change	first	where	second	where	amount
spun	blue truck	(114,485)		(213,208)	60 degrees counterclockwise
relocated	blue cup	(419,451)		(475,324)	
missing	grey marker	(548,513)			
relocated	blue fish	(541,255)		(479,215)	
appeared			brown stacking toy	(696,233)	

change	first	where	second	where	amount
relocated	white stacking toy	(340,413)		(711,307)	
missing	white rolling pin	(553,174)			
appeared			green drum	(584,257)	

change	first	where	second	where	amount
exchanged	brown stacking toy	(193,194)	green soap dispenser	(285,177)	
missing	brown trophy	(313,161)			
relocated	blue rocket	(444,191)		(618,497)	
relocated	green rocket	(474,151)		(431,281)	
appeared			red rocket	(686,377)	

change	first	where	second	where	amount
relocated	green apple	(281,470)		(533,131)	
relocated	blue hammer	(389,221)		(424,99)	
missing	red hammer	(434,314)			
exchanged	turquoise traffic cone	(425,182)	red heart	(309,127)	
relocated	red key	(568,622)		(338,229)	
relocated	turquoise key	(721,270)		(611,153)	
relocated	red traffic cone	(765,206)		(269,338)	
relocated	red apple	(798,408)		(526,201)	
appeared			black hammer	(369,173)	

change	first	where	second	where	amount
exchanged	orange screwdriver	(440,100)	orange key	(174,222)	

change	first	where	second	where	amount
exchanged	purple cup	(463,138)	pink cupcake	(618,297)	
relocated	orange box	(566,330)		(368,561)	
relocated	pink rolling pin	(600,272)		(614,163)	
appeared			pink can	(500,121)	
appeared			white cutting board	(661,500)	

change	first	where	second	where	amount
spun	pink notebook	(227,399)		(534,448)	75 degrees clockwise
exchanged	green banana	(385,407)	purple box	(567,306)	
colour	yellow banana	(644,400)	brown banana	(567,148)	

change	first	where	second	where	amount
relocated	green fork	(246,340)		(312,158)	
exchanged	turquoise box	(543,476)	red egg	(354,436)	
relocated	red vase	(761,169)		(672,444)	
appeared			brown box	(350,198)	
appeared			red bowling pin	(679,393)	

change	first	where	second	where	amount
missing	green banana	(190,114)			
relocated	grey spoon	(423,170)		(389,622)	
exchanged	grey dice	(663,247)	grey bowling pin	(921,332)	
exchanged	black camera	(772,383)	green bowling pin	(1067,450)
○ ○ ○ ○ ○ ○ ○
PROBLEM DESCRIPTION — Copy out the entire listing word for word. Keep every line as it is.

SOLUTION —
change	first	where	second	where	amount
spun	blue truck	(114,485)		(213,208)	60 degrees counterclockwise
relocated	blue cup	(419,451)		(475,324)	
missing	grey marker	(548,513)			
relocated	blue fish	(541,255)		(479,215)	
appeared			brown stacking toy	(696,233)	

change	first	where	second	where	amount
relocated	white stacking toy	(340,413)		(711,307)	
missing	white rolling pin	(553,174)			
appeared			green drum	(584,257)	

change	first	where	second	where	amount
exchanged	brown stacking toy	(193,194)	green soap dispenser	(285,177)	
missing	brown trophy	(313,161)			
relocated	blue rocket	(444,191)		(618,497)	
relocated	green rocket	(474,151)		(431,281)	
appeared			red rocket	(686,377)	

change	first	where	second	where	amount
relocated	green apple	(281,470)		(533,131)	
relocated	blue hammer	(389,221)		(424,99)	
missing	red hammer	(434,314)			
exchanged	turquoise traffic cone	(425,182)	red heart	(309,127)	
relocated	red key	(568,622)		(338,229)	
relocated	turquoise key	(721,270)		(611,153)	
relocated	red traffic cone	(765,206)		(269,338)	
relocated	red apple	(798,408)		(526,201)	
appeared			black hammer	(369,173)	

change	first	where	second	where	amount
exchanged	orange screwdriver	(440,100)	orange key	(174,222)	

change	first	where	second	where	amount
exchanged	purple cup	(463,138)	pink cupcake	(618,297)	
relocated	orange box	(566,330)		(368,561)	
relocated	pink rolling pin	(600,272)		(614,163)	
appeared			pink can	(500,121)	
appeared			white cutting board	(661,500)	

change	first	where	second	where	amount
spun	pink notebook	(227,399)		(534,448)	75 degrees clockwise
exchanged	green banana	(385,407)	purple box	(567,306)	
colour	yellow banana	(644,400)	brown banana	(567,148)	

change	first	where	second	where	amount
relocated	green fork	(246,340)		(312,158)	
exchanged	turquoise box	(543,476)	red egg	(354,436)	
relocated	red vase	(761,169)		(672,444)	
appeared			brown box	(350,198)	
appeared			red bowling pin	(679,393)	

change	first	where	second	where	amount
missing	green banana	(190,114)			
relocated	grey spoon	(423,170)		(389,622)	
exchanged	grey dice	(663,247)	grey bowling pin	(921,332)	
exchanged	black camera	(772,383)	green bowling pin	(1067,450)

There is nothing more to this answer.